-------- Task inputs --------

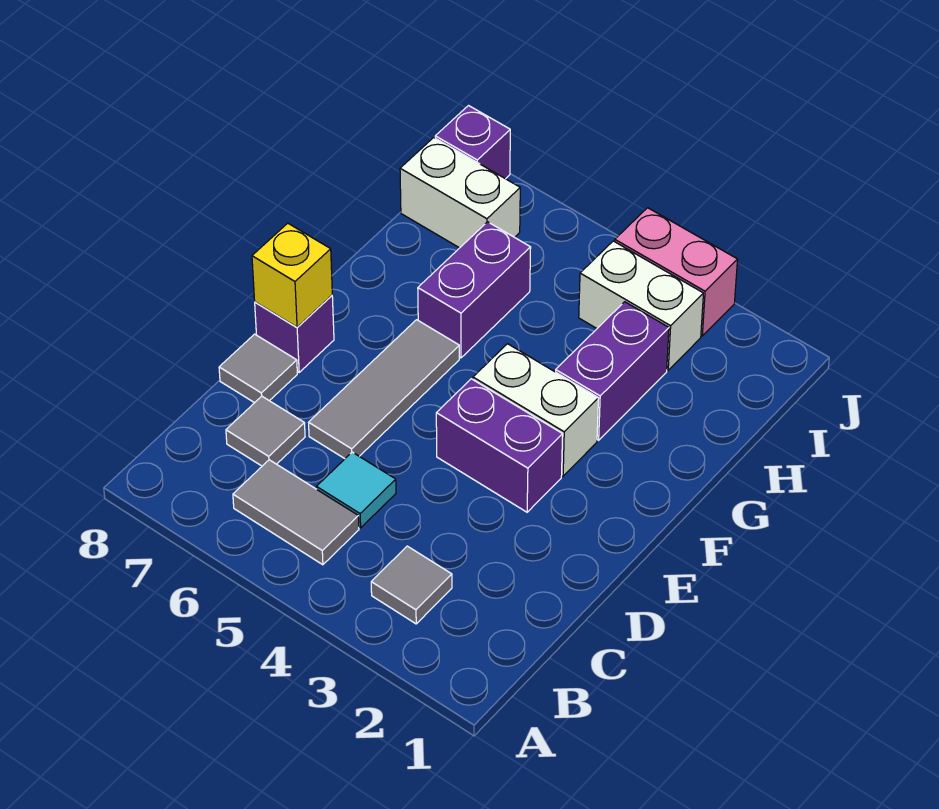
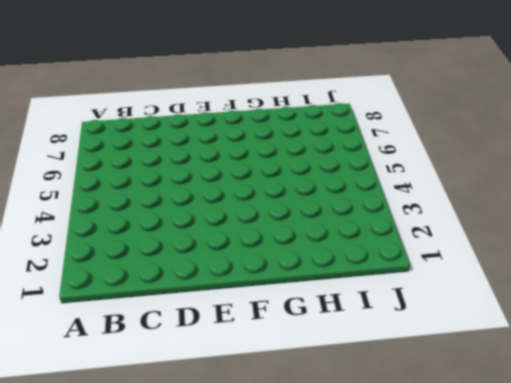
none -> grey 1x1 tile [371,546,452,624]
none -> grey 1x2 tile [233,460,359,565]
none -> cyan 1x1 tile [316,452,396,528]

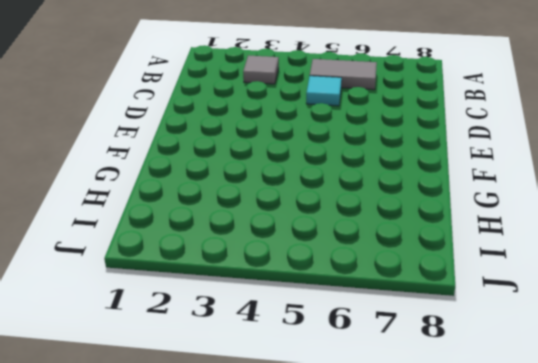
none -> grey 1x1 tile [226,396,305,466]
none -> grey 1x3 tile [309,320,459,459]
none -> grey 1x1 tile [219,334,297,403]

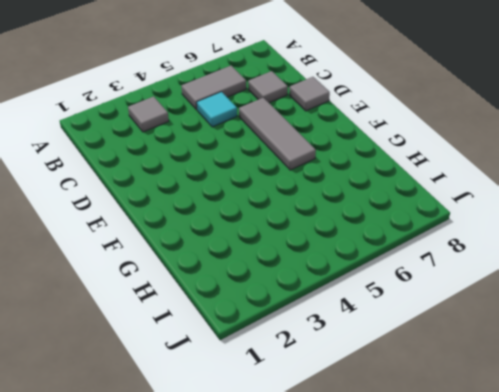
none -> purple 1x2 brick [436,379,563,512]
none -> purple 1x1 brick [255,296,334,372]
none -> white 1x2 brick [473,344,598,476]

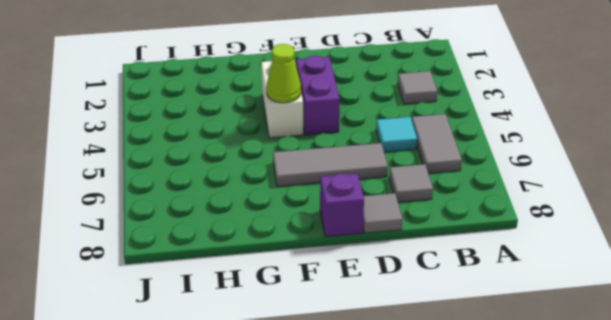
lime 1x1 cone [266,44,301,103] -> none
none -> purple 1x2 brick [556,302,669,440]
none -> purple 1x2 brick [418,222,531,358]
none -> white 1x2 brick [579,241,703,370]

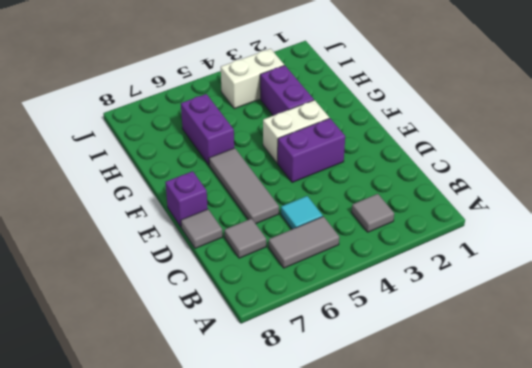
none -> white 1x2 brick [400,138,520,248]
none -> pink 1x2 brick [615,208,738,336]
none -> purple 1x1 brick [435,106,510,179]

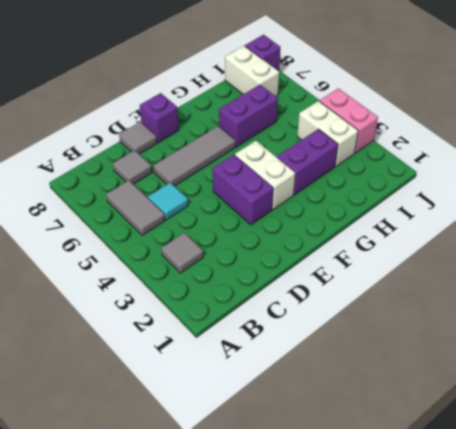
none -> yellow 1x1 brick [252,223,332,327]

--------

> Required work
Based on the listing, determine the number of lines that include the string "grey", and give that number without further text.

> Exercise output
5